[Scene edit records]
====

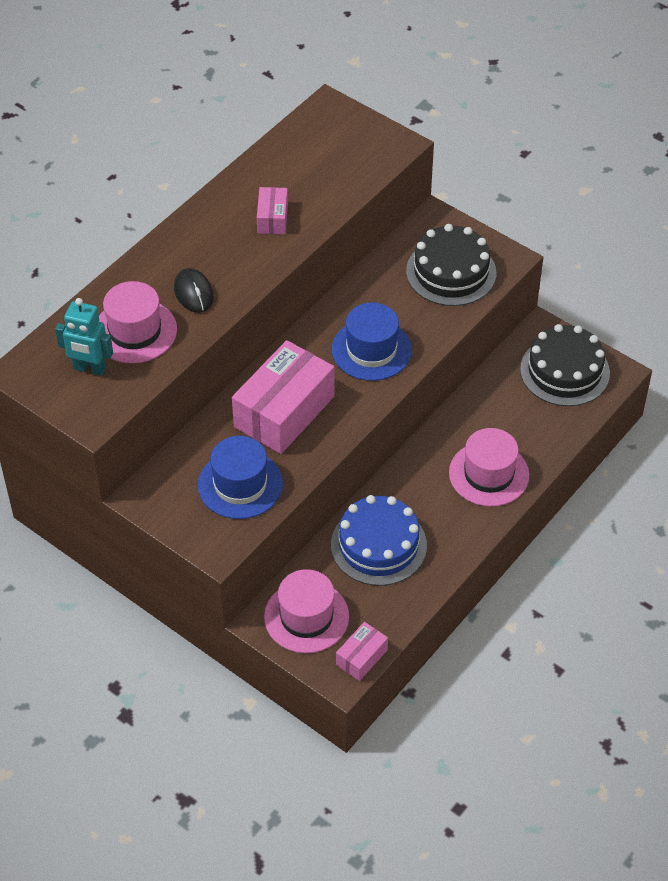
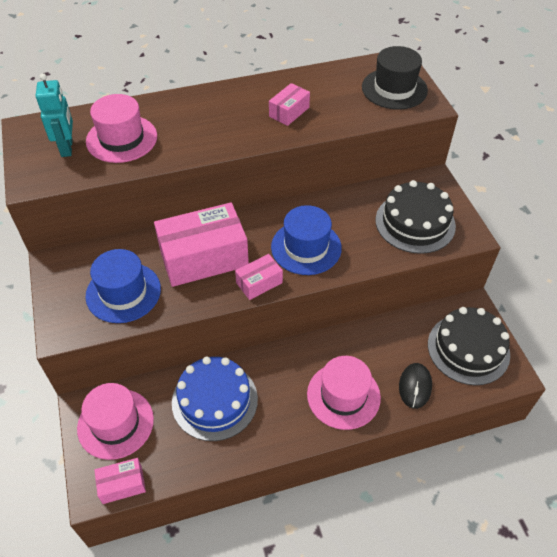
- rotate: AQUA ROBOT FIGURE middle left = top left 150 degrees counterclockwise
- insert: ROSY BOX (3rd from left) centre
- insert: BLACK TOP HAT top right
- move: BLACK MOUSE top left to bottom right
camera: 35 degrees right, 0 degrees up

====

AIM OF THE TASK -
Nothing but the pictures is to be left out; repeat the data exactly.

EXERCISE OUTPUT -
- rotate: AQUA ROBOT FIGURE middle left = top left 150 degrees counterclockwise
- insert: ROSY BOX (3rd from left) centre
- insert: BLACK TOP HAT top right
- move: BLACK MOUSE top left to bottom right
camera: 35 degrees right, 0 degrees up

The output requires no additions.